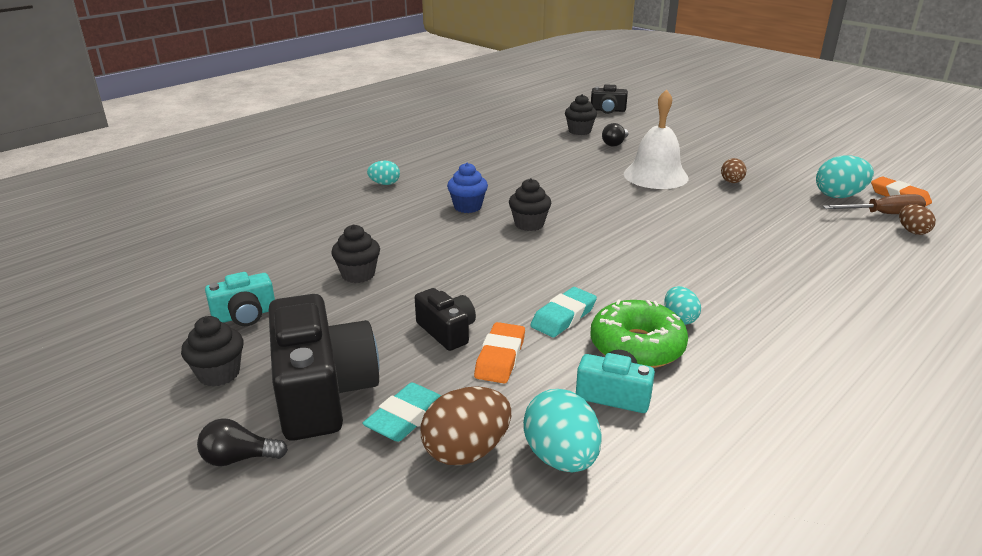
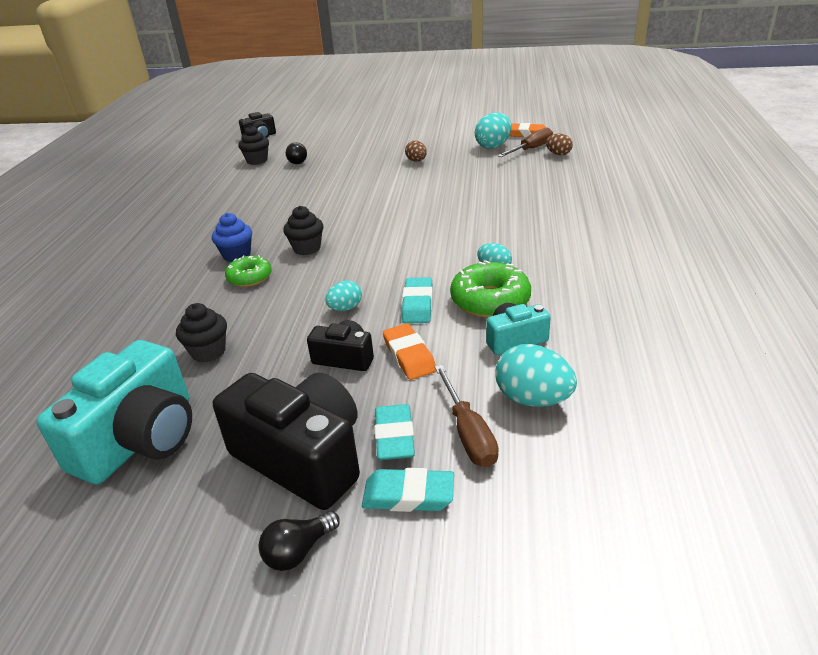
camera: 35 degrees left, 5 degrees up
(219, 374) = (183, 500): black cupcake -> none
(245, 315) = (140, 439): turquoise camera -> turquoise camera, size x1.93
(358, 470) = (408, 495): none -> turquoise eraser
(384, 184) = (131, 266): turquoise egg -> turquoise egg (345, 308)
(455, 229) = (250, 277): none -> green donut
(466, 451) = (468, 433): brown egg -> brown screwdriver
(655, 175) = (358, 175): white bell -> none

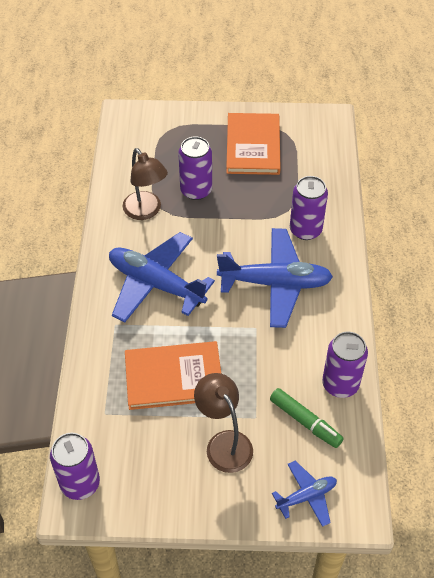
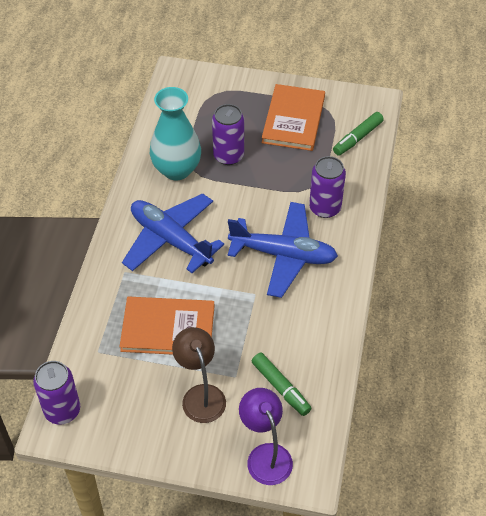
camera: 10 degrees right, 0 degrees up
(146, 211) = (176, 169): brown lamp -> turquoise vase
(306, 496) = (265, 455): blue plane -> purple lamp
(321, 156) = (357, 138): none -> green marker
(340, 384) = (322, 358): purple can -> none

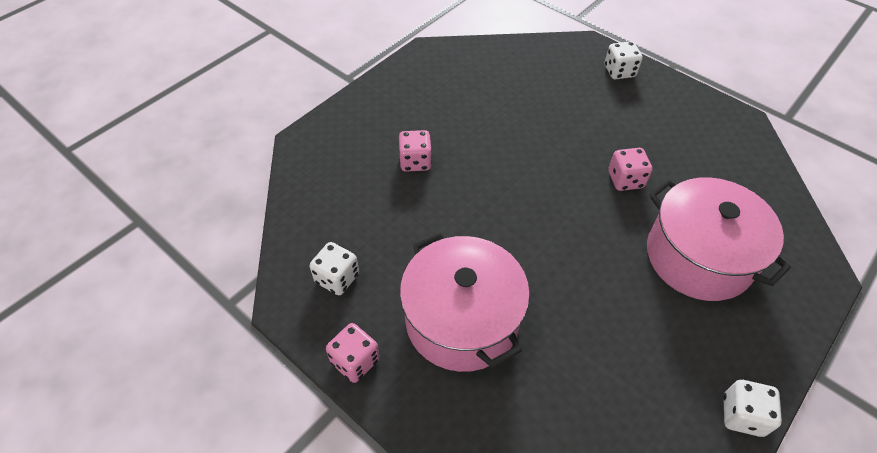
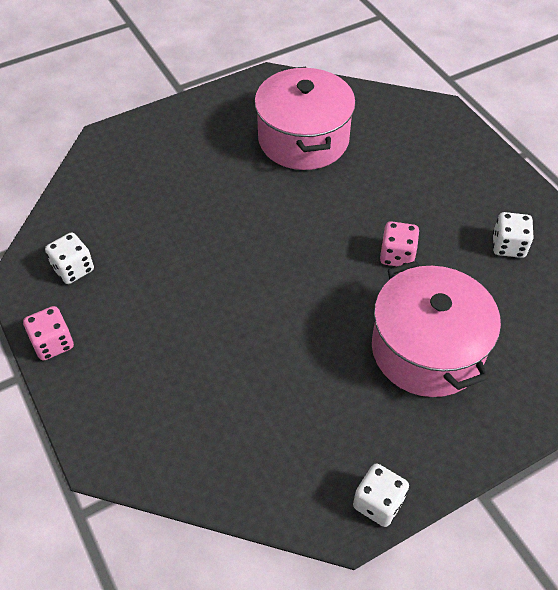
camera: 20 degrees right, 0 degrees up
(415, 162) = (199, 184): pink dice -> none
(462, 320) = (163, 338): pink pot -> pink pot (303, 139)
(619, 71) = (458, 145): white dice -> white dice (508, 246)

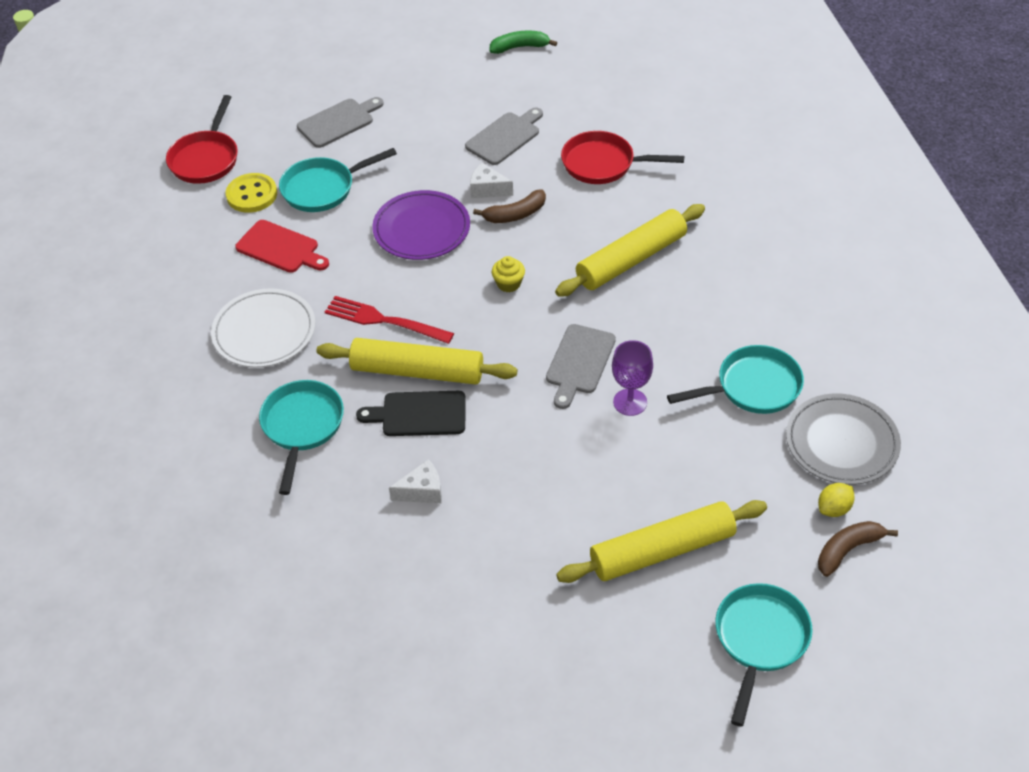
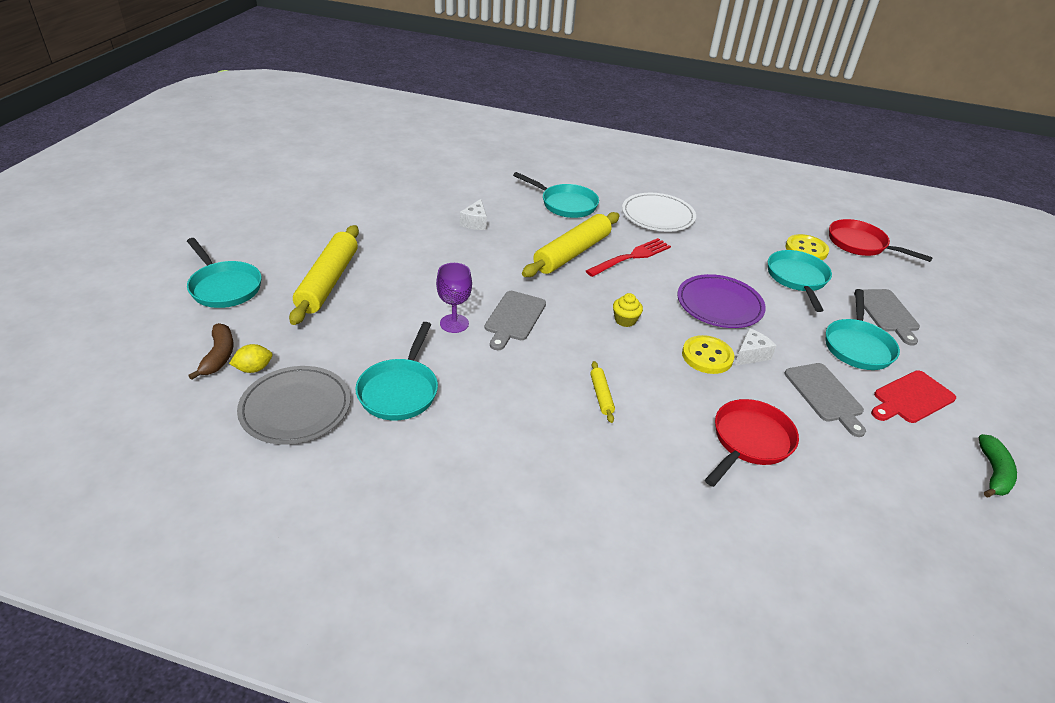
camera: 115 degrees right, 10 degrees down
(280, 248) = (737, 243): red cutting board -> red cutting board (911, 398)
(413, 131) = (857, 346): none -> turquoise pan
(419, 414) = (535, 241): black cutting board -> none
(515, 214) = (707, 356): brown banana -> yellow button
(579, 362) = (514, 318): grey cutting board -> grey cutting board turned 120 degrees counterclockwise
(631, 260) = (601, 395): yellow rolling pin -> yellow rolling pin, size x0.44
(834, 508) = (254, 369): yellow lemon -> yellow lemon turned 75 degrees clockwise

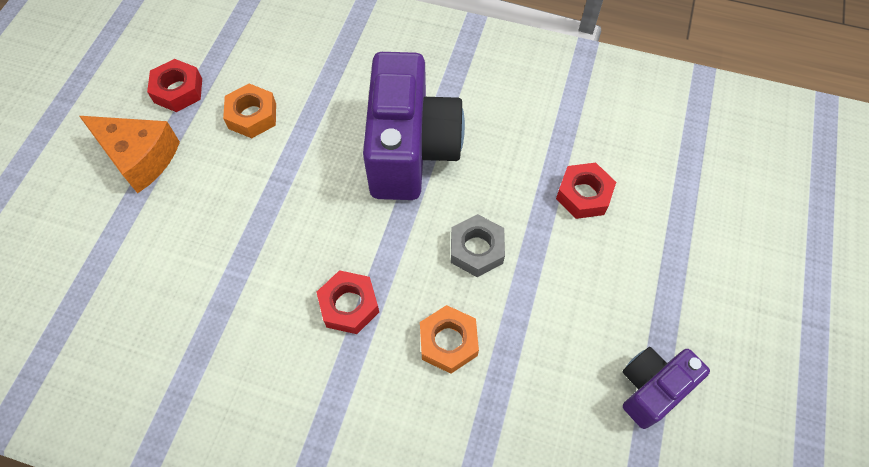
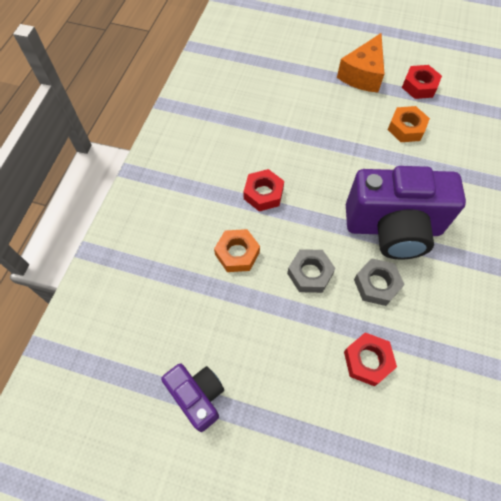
camera: 90 degrees right, 0 degrees up
(489, 176) = (376, 284): none -> grey nut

------------------------------------

» **WORK INSTRUCTION**:
Collect the lines of the data that carry the word "purple".

» **YOUR SOLUTION**:
(306, 496) = (265, 455): blue plane -> purple lamp
(340, 384) = (322, 358): purple can -> none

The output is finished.